(Data items)
--- START ---

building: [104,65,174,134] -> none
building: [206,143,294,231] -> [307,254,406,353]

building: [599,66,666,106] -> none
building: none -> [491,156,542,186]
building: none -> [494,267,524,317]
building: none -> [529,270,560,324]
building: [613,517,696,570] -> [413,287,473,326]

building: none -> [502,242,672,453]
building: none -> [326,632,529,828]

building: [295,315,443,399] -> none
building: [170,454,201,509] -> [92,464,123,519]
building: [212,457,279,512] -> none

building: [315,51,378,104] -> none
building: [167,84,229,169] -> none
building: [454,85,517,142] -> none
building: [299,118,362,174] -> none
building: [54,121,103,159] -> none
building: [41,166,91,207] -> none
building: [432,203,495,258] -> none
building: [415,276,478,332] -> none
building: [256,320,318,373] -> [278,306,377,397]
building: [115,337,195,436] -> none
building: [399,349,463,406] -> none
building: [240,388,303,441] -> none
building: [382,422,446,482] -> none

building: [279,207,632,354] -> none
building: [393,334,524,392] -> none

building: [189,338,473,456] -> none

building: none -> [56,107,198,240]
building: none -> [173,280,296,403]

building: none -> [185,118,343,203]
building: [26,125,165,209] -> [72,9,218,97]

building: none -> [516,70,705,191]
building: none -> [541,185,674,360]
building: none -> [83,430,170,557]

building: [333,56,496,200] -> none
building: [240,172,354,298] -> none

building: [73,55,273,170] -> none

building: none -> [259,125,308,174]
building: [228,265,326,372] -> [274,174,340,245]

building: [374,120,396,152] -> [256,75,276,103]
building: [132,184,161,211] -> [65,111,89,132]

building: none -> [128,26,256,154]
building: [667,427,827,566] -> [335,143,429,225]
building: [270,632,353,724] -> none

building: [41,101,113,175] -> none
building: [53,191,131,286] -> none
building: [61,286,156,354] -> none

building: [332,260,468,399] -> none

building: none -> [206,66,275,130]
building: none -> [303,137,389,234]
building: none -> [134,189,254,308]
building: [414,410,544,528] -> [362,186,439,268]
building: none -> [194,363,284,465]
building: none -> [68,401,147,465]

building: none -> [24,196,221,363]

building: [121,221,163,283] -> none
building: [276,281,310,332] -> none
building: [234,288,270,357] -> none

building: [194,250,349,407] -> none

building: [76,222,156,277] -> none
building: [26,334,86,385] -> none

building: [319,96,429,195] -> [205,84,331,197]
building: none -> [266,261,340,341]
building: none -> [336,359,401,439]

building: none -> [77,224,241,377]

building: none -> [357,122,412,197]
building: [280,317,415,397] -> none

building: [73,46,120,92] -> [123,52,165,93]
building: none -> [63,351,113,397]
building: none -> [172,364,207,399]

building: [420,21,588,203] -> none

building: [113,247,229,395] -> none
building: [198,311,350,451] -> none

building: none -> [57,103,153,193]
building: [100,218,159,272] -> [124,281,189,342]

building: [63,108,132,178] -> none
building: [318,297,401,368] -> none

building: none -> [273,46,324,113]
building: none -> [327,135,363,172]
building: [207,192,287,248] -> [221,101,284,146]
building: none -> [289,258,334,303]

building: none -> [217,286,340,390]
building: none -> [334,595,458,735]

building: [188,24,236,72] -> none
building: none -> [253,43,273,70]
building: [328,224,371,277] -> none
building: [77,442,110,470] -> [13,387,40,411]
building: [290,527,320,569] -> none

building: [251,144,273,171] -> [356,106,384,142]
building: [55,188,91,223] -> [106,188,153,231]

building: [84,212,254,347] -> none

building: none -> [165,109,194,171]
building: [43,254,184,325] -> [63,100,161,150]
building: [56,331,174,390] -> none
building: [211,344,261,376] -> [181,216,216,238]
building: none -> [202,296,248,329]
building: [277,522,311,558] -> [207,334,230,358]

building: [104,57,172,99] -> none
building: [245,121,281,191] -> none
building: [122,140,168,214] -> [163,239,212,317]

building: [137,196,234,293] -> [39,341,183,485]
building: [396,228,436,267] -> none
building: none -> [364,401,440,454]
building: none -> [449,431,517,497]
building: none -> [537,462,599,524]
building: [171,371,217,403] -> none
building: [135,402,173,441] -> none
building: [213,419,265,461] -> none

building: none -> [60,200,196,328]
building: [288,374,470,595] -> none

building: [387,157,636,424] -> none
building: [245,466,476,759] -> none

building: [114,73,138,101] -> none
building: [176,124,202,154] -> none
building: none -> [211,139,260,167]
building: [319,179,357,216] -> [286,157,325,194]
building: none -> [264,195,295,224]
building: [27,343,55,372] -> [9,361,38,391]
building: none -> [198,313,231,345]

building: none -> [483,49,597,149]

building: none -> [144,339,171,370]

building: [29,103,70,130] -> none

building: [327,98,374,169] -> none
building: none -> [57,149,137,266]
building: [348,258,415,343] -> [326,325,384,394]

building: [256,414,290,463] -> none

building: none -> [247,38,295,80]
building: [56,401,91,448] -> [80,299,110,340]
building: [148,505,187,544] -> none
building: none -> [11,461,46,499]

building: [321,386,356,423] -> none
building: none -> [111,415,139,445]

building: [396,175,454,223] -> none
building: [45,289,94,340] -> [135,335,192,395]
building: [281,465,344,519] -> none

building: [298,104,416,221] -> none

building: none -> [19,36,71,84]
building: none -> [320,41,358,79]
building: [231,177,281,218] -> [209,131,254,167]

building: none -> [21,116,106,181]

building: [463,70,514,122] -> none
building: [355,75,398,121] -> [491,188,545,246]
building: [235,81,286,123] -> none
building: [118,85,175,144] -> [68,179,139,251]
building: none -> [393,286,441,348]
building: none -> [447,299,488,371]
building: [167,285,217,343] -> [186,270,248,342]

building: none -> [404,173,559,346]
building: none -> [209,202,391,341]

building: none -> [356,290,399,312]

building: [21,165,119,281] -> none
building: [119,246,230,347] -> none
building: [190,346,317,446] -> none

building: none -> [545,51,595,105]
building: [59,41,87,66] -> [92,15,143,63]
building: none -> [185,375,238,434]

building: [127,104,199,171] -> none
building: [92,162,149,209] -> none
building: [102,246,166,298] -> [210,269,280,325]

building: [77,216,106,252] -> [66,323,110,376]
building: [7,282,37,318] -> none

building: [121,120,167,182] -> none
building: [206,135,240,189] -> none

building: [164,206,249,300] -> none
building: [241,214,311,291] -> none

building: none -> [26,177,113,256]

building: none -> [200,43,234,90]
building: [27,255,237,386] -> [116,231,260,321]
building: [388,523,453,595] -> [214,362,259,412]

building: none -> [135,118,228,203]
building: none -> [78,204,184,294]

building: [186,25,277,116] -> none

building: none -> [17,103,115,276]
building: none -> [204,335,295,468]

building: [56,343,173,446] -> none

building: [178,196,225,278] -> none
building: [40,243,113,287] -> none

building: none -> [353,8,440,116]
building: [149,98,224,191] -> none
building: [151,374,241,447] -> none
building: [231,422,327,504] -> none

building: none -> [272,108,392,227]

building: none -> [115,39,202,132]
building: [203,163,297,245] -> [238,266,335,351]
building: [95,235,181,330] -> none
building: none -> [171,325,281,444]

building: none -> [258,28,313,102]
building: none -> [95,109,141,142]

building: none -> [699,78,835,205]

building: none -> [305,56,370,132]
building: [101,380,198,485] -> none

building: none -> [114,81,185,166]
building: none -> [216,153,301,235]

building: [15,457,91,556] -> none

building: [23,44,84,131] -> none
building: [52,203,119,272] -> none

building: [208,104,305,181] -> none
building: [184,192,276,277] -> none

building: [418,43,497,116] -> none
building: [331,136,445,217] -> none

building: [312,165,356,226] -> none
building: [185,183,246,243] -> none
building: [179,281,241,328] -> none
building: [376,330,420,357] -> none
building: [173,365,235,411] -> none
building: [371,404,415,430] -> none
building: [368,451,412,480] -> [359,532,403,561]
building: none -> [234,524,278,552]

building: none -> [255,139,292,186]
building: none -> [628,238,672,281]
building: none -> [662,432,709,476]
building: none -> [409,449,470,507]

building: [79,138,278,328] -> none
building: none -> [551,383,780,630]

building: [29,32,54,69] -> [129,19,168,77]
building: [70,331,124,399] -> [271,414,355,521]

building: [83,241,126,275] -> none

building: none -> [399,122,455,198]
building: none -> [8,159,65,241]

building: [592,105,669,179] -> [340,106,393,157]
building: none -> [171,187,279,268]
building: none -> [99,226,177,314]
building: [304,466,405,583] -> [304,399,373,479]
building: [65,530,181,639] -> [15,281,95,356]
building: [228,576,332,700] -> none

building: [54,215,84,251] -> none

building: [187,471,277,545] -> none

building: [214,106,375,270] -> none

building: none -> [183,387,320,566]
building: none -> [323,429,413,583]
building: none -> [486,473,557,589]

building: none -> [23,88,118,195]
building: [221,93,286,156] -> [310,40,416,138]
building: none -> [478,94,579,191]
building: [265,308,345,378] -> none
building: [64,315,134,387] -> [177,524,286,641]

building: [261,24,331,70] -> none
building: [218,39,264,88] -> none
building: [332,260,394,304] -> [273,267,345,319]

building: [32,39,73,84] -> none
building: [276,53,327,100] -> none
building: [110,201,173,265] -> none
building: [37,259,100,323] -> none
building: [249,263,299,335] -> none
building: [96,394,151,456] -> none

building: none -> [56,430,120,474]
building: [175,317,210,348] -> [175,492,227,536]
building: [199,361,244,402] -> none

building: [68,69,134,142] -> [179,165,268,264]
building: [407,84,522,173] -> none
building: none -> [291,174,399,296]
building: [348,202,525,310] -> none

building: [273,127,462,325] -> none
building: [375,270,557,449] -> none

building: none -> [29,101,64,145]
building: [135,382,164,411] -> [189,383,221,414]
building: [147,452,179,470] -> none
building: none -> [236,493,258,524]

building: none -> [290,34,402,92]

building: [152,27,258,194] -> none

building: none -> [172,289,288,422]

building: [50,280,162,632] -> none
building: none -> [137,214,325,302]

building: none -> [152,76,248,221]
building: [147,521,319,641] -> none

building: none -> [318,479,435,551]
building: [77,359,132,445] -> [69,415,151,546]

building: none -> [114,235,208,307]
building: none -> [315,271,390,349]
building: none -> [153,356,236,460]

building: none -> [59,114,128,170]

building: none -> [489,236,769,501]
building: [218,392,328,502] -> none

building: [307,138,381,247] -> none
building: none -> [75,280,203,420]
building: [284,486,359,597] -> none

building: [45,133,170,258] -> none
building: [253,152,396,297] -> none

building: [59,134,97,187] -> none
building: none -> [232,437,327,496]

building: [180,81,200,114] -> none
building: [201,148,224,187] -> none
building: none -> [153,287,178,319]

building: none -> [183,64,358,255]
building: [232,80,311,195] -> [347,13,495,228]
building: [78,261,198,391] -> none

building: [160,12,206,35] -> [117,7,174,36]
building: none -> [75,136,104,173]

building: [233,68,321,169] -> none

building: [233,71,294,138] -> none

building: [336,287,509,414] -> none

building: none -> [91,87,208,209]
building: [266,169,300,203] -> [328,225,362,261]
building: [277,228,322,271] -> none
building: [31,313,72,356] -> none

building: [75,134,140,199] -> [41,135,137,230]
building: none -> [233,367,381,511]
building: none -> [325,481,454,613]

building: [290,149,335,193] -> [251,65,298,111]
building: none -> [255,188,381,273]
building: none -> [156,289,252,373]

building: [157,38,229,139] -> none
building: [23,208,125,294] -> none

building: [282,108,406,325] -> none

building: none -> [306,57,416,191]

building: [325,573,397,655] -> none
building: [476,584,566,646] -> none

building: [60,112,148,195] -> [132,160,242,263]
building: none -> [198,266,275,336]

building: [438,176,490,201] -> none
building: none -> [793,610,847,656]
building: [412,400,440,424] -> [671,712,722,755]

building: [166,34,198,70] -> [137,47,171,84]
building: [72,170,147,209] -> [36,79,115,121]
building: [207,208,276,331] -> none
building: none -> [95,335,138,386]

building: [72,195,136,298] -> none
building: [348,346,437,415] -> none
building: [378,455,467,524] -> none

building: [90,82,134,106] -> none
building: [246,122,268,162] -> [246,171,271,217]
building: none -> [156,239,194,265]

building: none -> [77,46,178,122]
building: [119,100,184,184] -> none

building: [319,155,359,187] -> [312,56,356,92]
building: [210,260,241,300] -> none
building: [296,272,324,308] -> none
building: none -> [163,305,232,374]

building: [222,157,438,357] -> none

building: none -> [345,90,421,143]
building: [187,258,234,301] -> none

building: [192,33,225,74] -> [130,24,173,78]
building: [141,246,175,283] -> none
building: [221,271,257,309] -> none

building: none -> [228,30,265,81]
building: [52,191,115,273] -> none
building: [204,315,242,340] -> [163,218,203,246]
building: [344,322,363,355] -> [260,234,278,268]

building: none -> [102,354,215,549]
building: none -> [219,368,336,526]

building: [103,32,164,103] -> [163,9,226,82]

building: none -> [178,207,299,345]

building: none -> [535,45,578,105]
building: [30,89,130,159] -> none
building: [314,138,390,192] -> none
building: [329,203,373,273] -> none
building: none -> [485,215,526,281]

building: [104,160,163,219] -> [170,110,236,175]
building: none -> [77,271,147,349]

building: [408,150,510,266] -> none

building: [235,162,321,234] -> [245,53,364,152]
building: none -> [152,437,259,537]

--- END ---

ASSIGNED TASK: Quote the data above from the line containing "building: [266,169,300,203] ->" to the line containing "building: none -> [255,188,381,273]", inclusive, and stop.

ANSWER TO THIS EXERCISE:
building: [266,169,300,203] -> [328,225,362,261]
building: [277,228,322,271] -> none
building: [31,313,72,356] -> none

building: [75,134,140,199] -> [41,135,137,230]
building: none -> [233,367,381,511]
building: none -> [325,481,454,613]

building: [290,149,335,193] -> [251,65,298,111]
building: none -> [255,188,381,273]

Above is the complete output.